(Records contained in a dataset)
##########

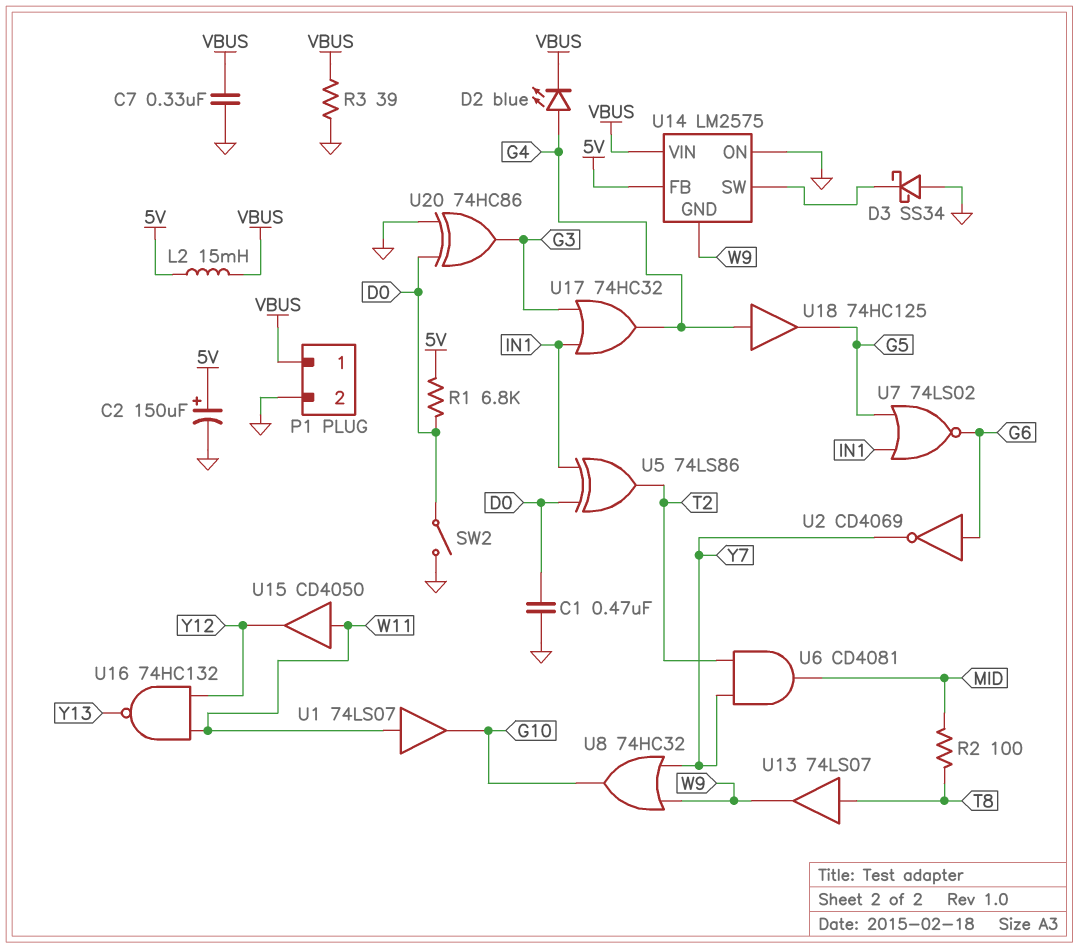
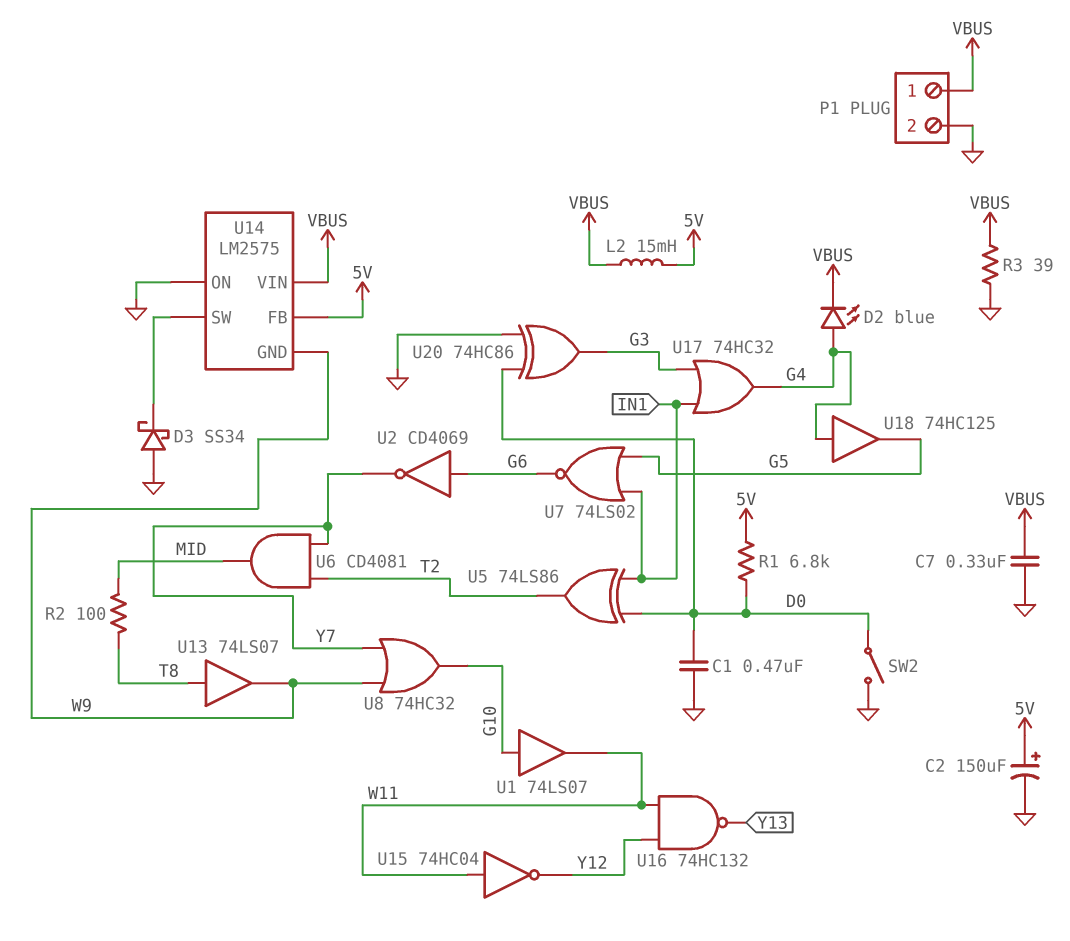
U1: buffer 74LS07 (in W11, out G10) -> buffer 74LS07 (in G10, out W11)
U15: buffer CD4050 (in W11, out Y12) -> NOT 74HC04 (in W11, out Y12)

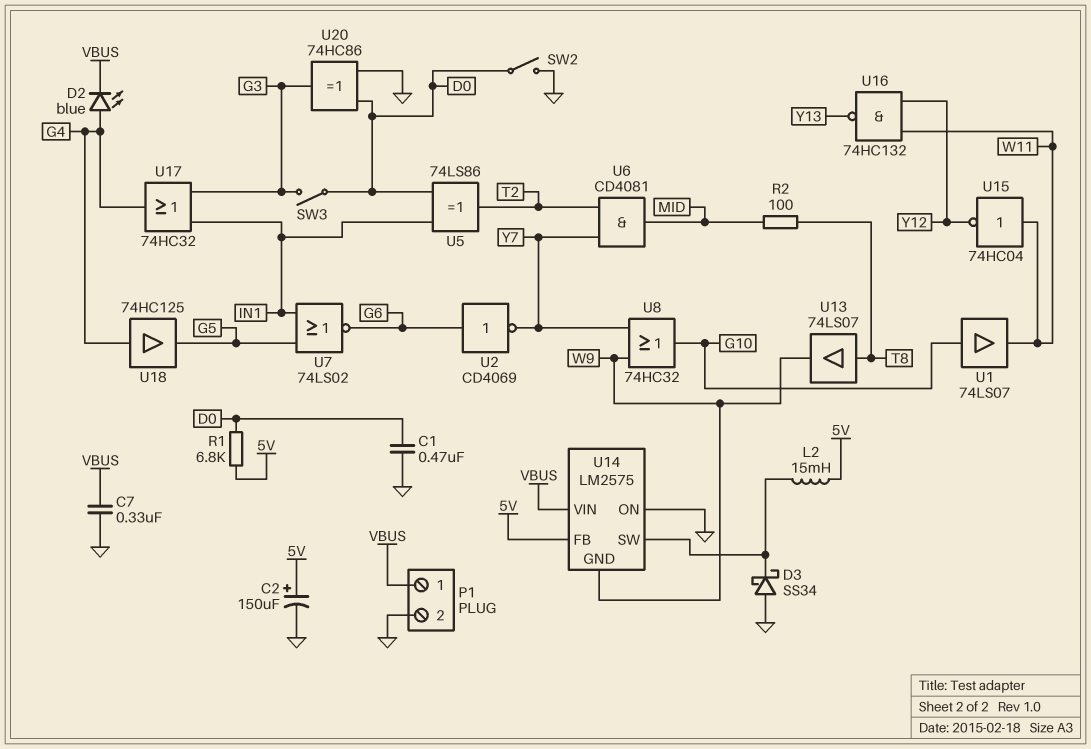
L2: 15mH (5V, VBUS) -> 15mH (5V, U14/SW)
R3: 39 (GND, VBUS) -> none
SW3: none -> switch (D0, G3)

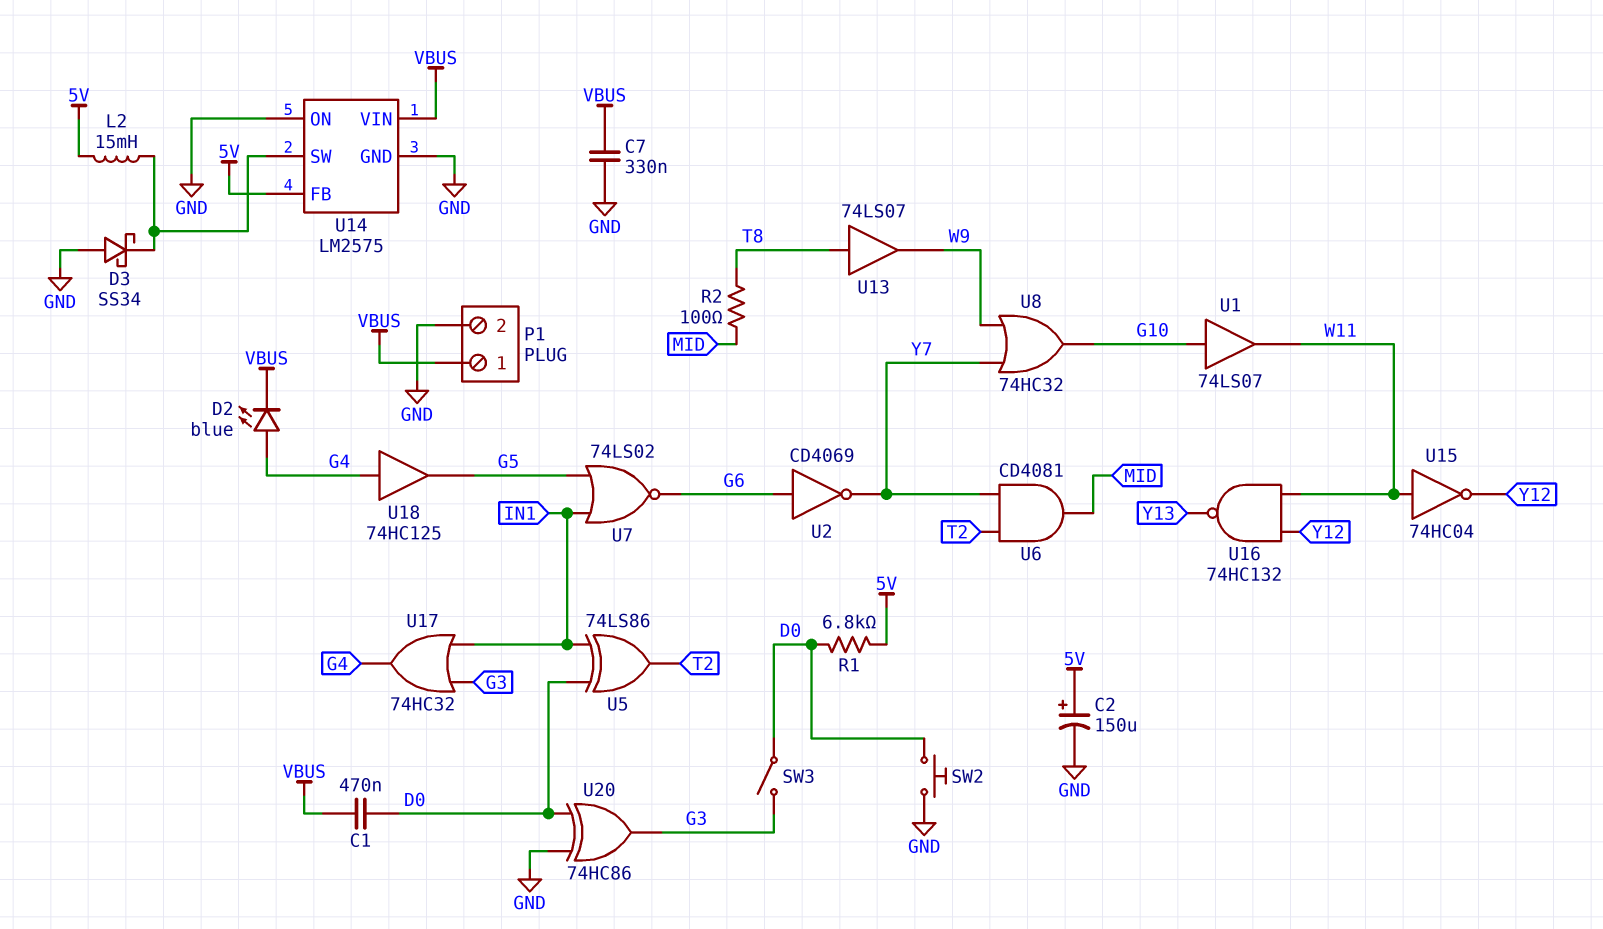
C1: 470nF (D0, GND) -> 470nF (D0, VBUS)
SW2: switch (D0, GND) -> button (D0, GND)
U14 pin GND: W9 -> GND

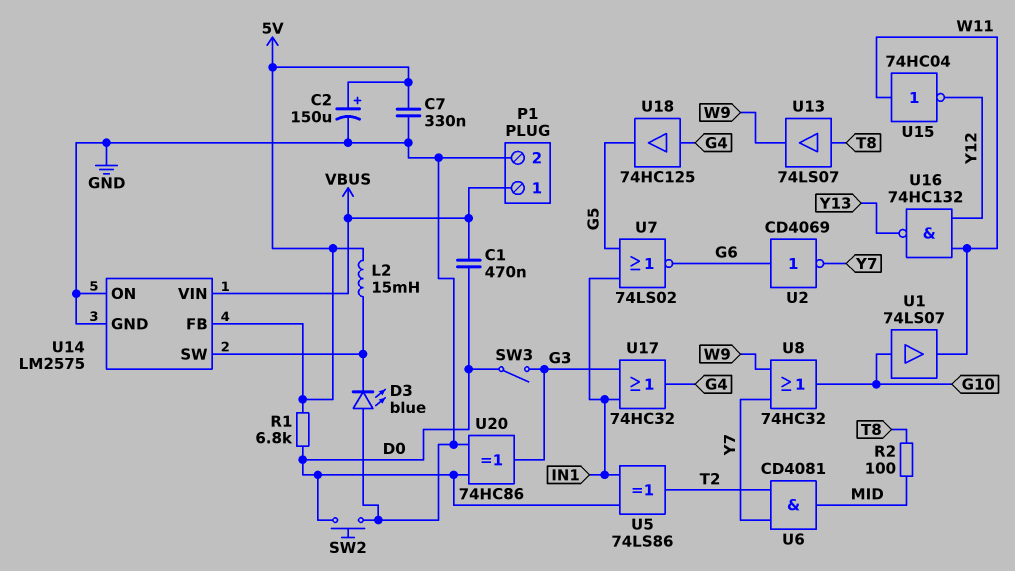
C7: 330nF (GND, VBUS) -> 330nF (5V, GND)
D2: LED blue (A G4, K VBUS) -> none
D3: schottky SS34 (A GND, K U14/SW) -> LED blue (A GND, K U14/SW)

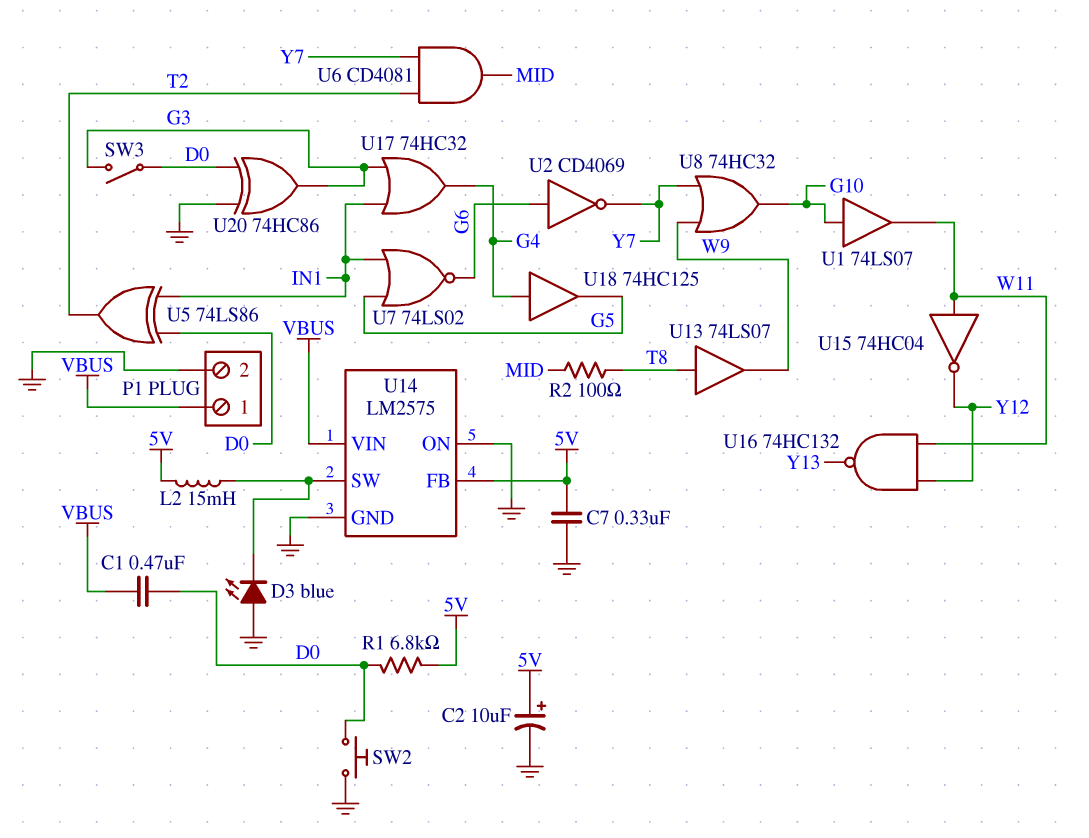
C2: 150uF (plus 5V, minus GND) -> 10uF (plus 5V, minus GND)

##########

§ **ACTION ITEM**
From the records above, pull every line that has the string "buffer" and copy it.

§ **ANSWER SECTION**
U1: buffer 74LS07 (in W11, out G10) -> buffer 74LS07 (in G10, out W11)
U15: buffer CD4050 (in W11, out Y12) -> NOT 74HC04 (in W11, out Y12)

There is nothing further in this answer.